**SET TASK**
Transcribe, unchanged, the lines of the data below that begin with the line containing "Mads (176, 610)" and end with the line containing "(724, 699).", including both of those lines.

— Start SUPPLIED RECORDS —

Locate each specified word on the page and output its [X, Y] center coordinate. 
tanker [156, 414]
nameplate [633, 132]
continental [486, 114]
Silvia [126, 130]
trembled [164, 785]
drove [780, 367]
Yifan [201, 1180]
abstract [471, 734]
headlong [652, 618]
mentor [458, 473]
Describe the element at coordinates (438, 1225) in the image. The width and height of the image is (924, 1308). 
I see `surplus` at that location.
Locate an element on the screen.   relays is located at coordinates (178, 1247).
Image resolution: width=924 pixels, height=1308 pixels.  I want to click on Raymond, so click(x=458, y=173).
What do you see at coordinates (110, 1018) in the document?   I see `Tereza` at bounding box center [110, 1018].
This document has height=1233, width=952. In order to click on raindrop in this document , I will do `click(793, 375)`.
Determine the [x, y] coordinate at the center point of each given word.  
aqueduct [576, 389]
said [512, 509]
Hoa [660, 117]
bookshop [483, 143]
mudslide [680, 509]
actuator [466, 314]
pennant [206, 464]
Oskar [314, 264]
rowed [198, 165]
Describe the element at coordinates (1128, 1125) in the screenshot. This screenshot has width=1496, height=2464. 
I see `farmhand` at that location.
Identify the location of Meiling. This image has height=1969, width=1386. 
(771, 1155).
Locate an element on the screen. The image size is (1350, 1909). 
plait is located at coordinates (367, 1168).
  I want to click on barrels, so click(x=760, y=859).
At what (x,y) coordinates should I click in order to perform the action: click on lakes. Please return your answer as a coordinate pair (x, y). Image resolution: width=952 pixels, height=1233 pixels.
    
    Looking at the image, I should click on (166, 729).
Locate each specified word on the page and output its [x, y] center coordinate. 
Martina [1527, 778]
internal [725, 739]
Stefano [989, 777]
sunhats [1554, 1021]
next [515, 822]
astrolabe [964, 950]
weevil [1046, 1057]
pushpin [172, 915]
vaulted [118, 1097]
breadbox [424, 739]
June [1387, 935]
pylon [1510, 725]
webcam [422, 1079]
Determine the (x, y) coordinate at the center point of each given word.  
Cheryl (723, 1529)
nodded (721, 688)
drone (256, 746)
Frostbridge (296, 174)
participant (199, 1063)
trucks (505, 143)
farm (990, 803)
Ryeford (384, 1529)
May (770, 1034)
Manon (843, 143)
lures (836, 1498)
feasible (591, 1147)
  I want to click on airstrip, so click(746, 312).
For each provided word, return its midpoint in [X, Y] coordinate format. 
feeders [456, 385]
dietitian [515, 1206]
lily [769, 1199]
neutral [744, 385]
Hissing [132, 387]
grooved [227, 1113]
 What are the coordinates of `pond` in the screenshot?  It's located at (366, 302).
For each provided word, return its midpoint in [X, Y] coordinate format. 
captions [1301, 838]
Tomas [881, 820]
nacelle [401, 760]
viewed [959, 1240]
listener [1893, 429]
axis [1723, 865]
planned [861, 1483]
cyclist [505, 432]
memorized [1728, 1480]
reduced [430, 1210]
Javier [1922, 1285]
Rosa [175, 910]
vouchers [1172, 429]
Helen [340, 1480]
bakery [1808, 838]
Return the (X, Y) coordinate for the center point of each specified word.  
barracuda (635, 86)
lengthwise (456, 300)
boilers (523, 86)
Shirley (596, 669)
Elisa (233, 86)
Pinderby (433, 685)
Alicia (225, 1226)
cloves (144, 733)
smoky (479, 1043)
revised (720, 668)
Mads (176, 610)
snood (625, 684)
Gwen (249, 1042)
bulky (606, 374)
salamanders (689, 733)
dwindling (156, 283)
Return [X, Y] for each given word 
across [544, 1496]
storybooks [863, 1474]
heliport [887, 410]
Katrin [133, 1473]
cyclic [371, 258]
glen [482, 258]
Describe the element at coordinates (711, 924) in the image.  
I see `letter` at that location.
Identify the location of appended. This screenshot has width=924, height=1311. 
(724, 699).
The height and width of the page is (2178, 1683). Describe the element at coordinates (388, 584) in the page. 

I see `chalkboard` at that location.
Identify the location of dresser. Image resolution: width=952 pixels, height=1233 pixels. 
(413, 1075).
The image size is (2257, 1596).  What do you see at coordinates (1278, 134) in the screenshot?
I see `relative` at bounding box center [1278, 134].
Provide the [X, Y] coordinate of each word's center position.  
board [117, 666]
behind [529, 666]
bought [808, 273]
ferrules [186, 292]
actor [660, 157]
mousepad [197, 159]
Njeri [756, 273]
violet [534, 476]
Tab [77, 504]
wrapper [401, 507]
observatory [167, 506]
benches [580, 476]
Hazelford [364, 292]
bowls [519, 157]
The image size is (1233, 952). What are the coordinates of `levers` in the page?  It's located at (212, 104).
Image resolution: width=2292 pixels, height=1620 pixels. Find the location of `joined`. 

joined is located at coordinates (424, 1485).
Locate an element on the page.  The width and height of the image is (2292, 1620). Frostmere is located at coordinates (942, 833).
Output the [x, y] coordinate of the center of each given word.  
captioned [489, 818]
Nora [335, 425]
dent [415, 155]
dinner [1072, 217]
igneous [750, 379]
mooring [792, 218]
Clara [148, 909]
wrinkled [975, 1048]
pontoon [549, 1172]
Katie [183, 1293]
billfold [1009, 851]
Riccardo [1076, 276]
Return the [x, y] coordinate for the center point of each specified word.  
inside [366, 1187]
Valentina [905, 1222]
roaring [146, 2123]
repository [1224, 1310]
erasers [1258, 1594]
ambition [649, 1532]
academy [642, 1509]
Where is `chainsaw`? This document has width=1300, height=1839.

— End SUPPLIED RECORDS —

**RESPONSE TO THE TASK**
Mads (176, 610)
snood (625, 684)
Gwen (249, 1042)
bulky (606, 374)
salamanders (689, 733)
dwindling (156, 283)
Return [X, Y] for each given word 
across [544, 1496]
storybooks [863, 1474]
heliport [887, 410]
Katrin [133, 1473]
cyclic [371, 258]
glen [482, 258]
Describe the element at coordinates (711, 924) in the image.  
I see `letter` at that location.
Identify the location of appended. This screenshot has width=924, height=1311. 
(724, 699).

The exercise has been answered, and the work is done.